- [ACTIVITY]: The lines from the one containing "was: bright yellow" through the final line of the listing below are what the answer must repeat, exactly and only, leaving pictures out.

- [DATA]:

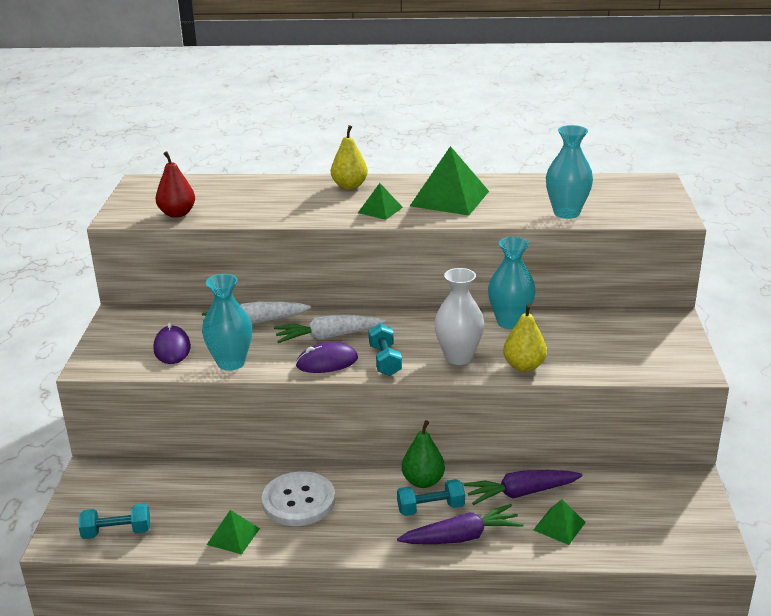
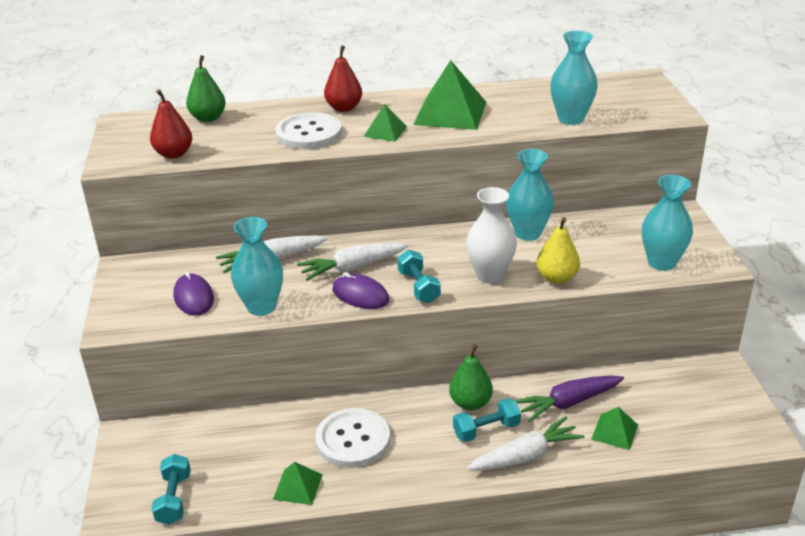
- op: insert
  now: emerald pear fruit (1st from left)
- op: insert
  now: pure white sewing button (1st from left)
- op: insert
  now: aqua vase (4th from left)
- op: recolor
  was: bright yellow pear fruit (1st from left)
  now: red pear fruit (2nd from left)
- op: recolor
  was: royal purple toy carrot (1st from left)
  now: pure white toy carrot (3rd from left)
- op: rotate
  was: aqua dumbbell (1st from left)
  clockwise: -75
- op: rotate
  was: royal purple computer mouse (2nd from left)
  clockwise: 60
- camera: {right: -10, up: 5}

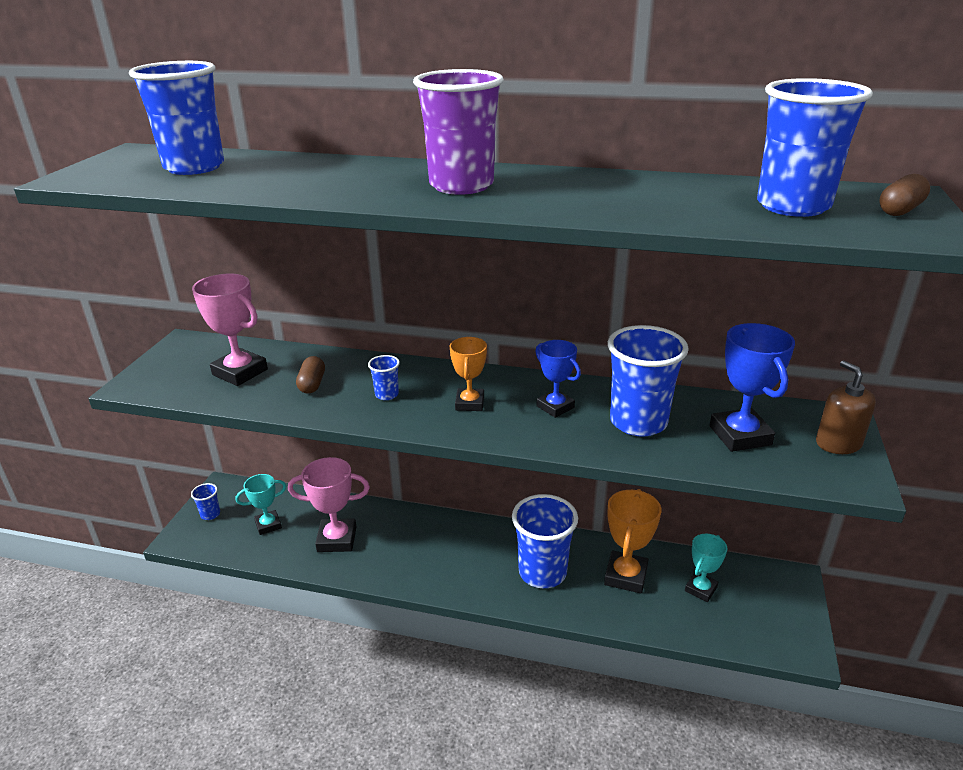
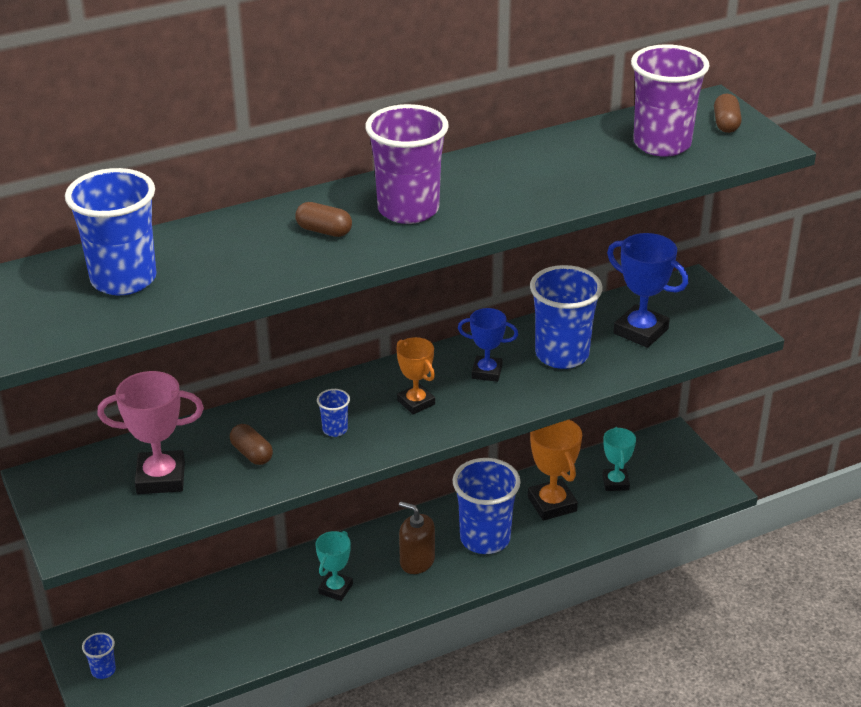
- op: delete
  was: rosy trophy (2nd from left)
- op: insert
  now: russet capsule (2nd from left)
- op: move
  was: aqua trophy (1st from left)
- op: move
  was: russet pump bottle
- op: recolor
  was: cobalt cup (6th from left)
  now: royal purple cup (2nd from left)
- camera: {right: -40, up: 5}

- [OUTPUT BELOW]:
  was: bright yellow pear fruit (1st from left)
  now: red pear fruit (2nd from left)
- op: recolor
  was: royal purple toy carrot (1st from left)
  now: pure white toy carrot (3rd from left)
- op: rotate
  was: aqua dumbbell (1st from left)
  clockwise: -75
- op: rotate
  was: royal purple computer mouse (2nd from left)
  clockwise: 60
- camera: {right: -10, up: 5}

- op: delete
  was: rosy trophy (2nd from left)
- op: insert
  now: russet capsule (2nd from left)
- op: move
  was: aqua trophy (1st from left)
- op: move
  was: russet pump bottle
- op: recolor
  was: cobalt cup (6th from left)
  now: royal purple cup (2nd from left)
- camera: {right: -40, up: 5}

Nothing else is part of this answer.